• DATASET EXTRACT:

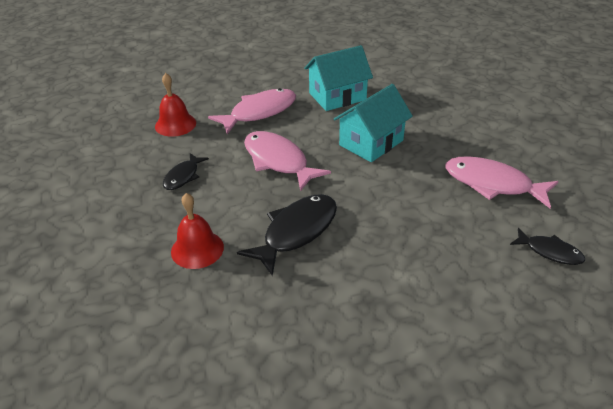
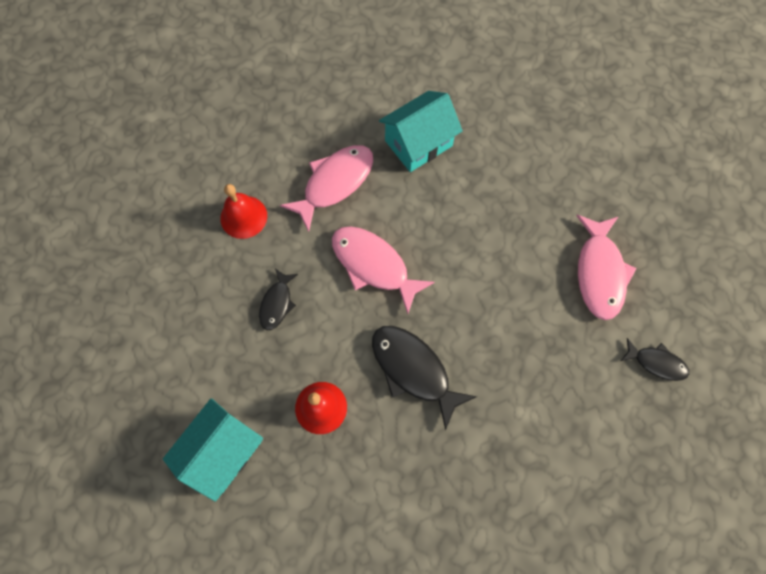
camera: 10 degrees left, 30 degrees up
(296, 232) = (413, 370): black fish -> black fish turned 75 degrees counterclockwise
(371, 143) = (468, 222): turquoise house -> turquoise house (223, 450)
(492, 184) = (599, 273): pink fish -> pink fish turned 105 degrees counterclockwise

• TASK INSTRUCTIONS: Reproduce every line of the material above, but drop the pictures.

• RESPONSE:
camera: 10 degrees left, 30 degrees up
(296, 232) = (413, 370): black fish -> black fish turned 75 degrees counterclockwise
(371, 143) = (468, 222): turquoise house -> turquoise house (223, 450)
(492, 184) = (599, 273): pink fish -> pink fish turned 105 degrees counterclockwise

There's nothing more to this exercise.